What you are asked to do: In the copy of these records, include no pictures and change nothing else.

Spatial reasoning data
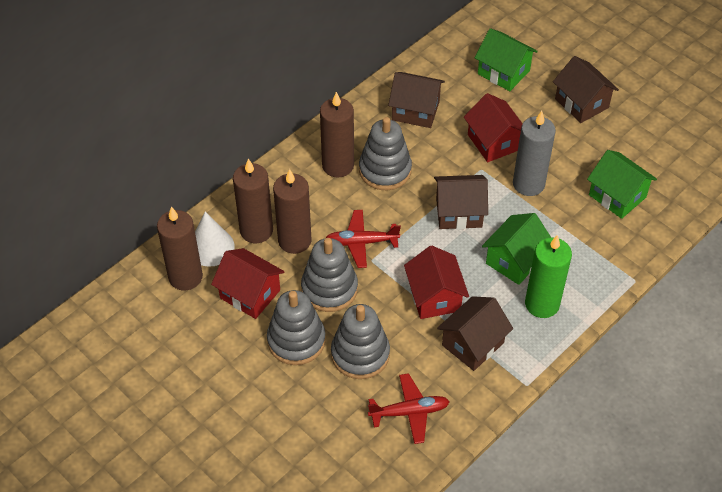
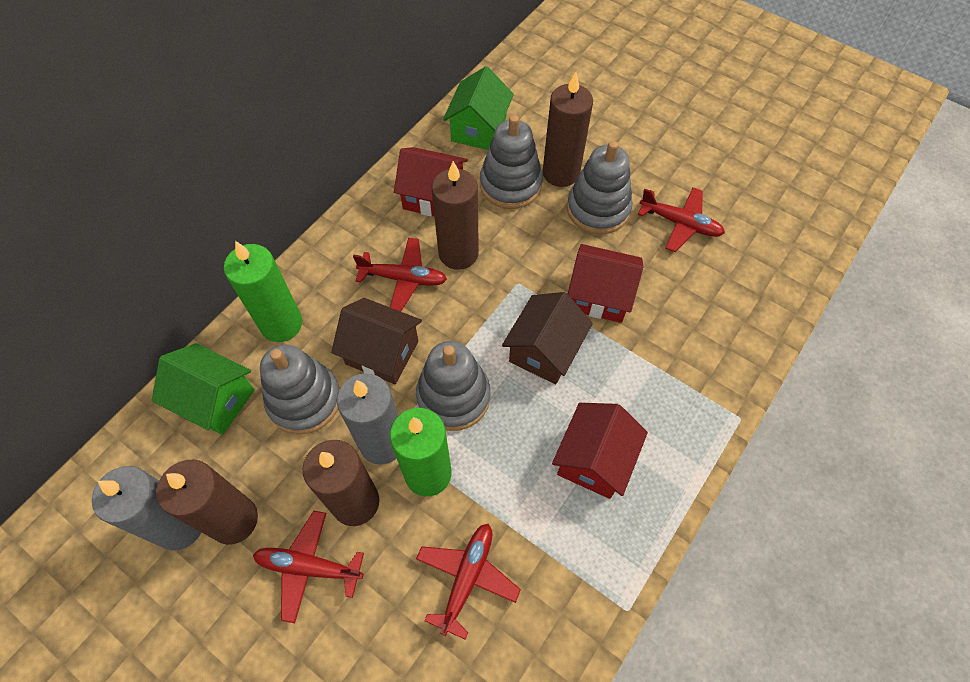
brown house: 4 -> 2
green candle: 1 -> 2
green house: 3 -> 2
grey candle: 1 -> 2
red plane: 2 -> 4
white cone: 1 -> 0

Your solution:
brown house: 4 -> 2
green candle: 1 -> 2
green house: 3 -> 2
grey candle: 1 -> 2
red plane: 2 -> 4
white cone: 1 -> 0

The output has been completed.